Records excerpted from a collection:
___

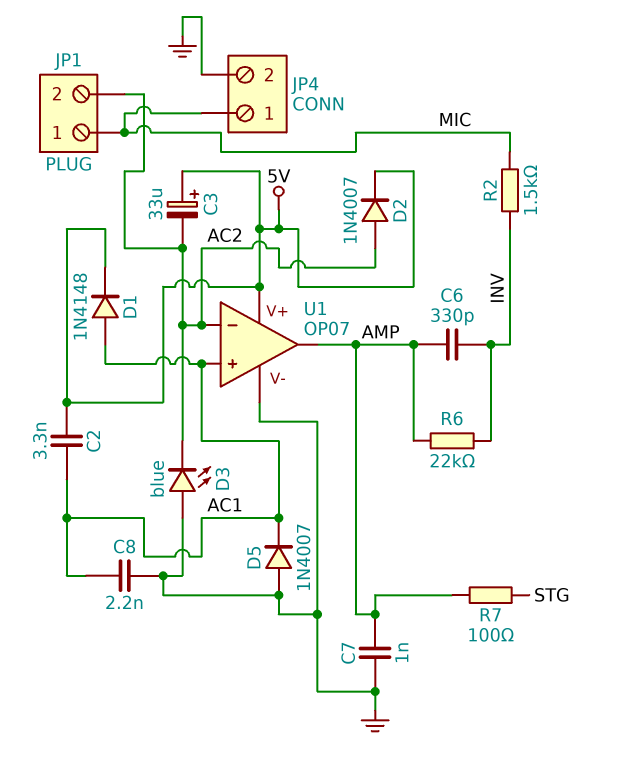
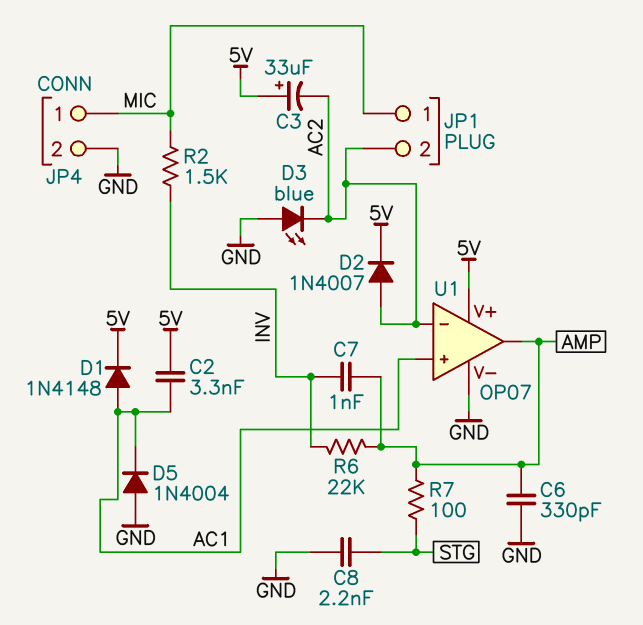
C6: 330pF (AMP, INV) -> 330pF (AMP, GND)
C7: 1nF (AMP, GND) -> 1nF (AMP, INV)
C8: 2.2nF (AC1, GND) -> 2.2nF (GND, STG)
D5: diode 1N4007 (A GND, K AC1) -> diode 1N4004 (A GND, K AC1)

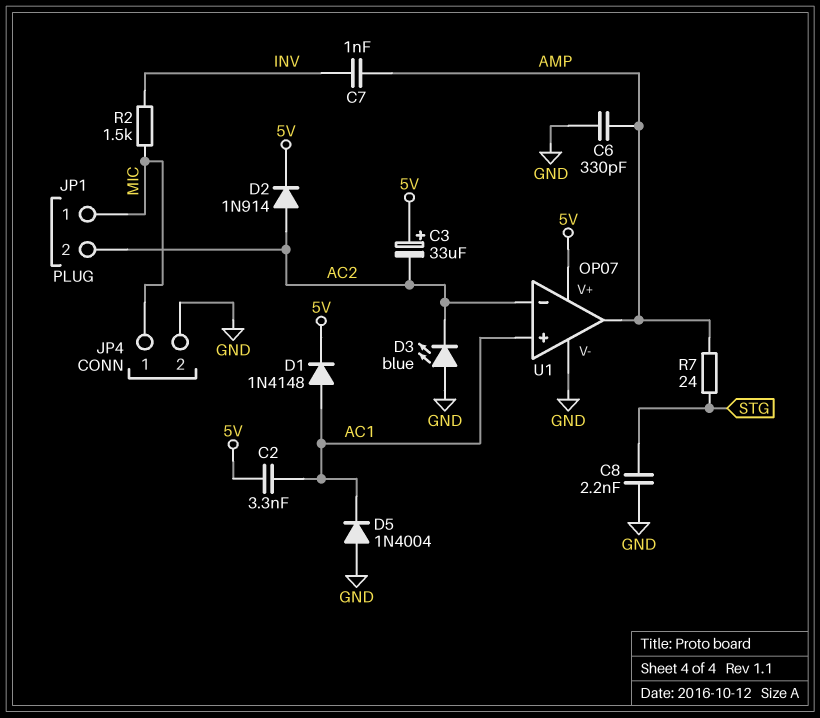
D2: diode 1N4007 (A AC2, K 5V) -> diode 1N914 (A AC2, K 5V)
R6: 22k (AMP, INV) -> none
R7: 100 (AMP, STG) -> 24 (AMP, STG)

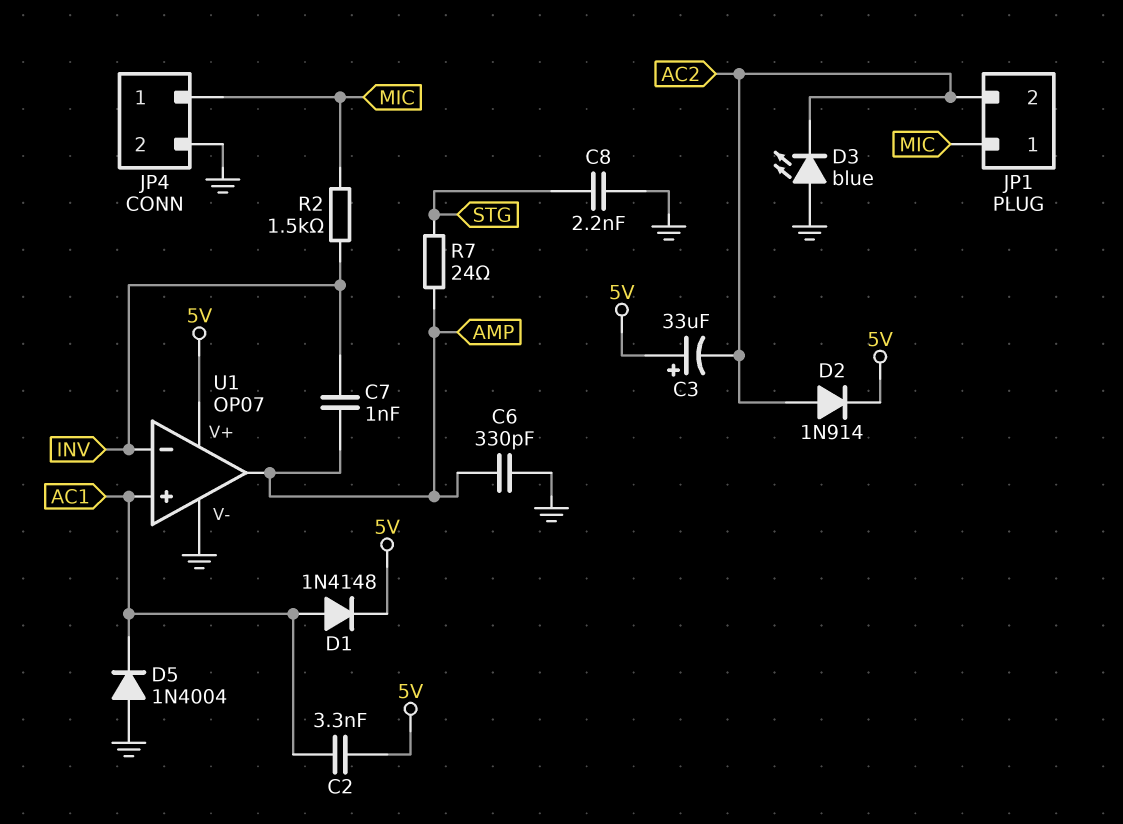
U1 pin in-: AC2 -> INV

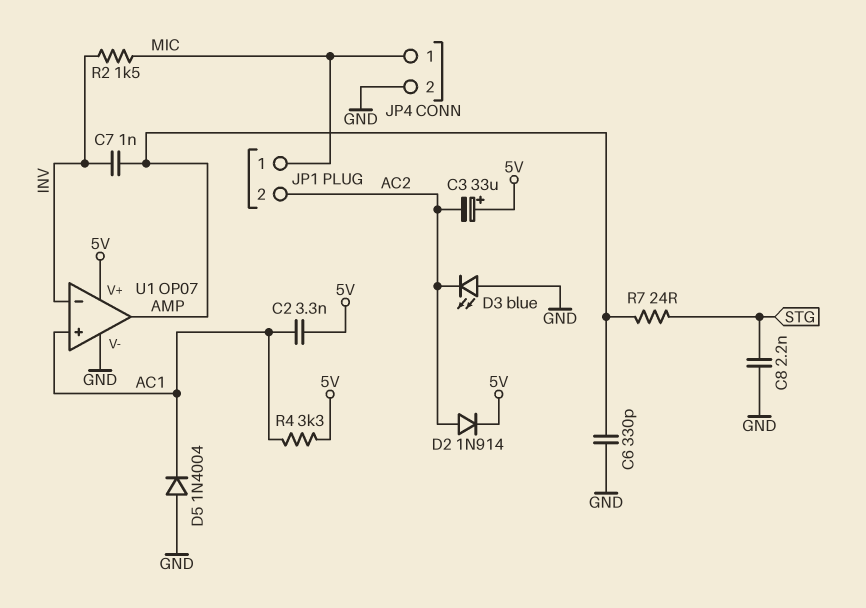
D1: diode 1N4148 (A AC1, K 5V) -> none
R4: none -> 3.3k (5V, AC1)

___

• _TASK GOAL_
Since only the total is wanted, work out how many lines of the data above contain "none" and state it alone.

• _WRITTEN ANSWER_
3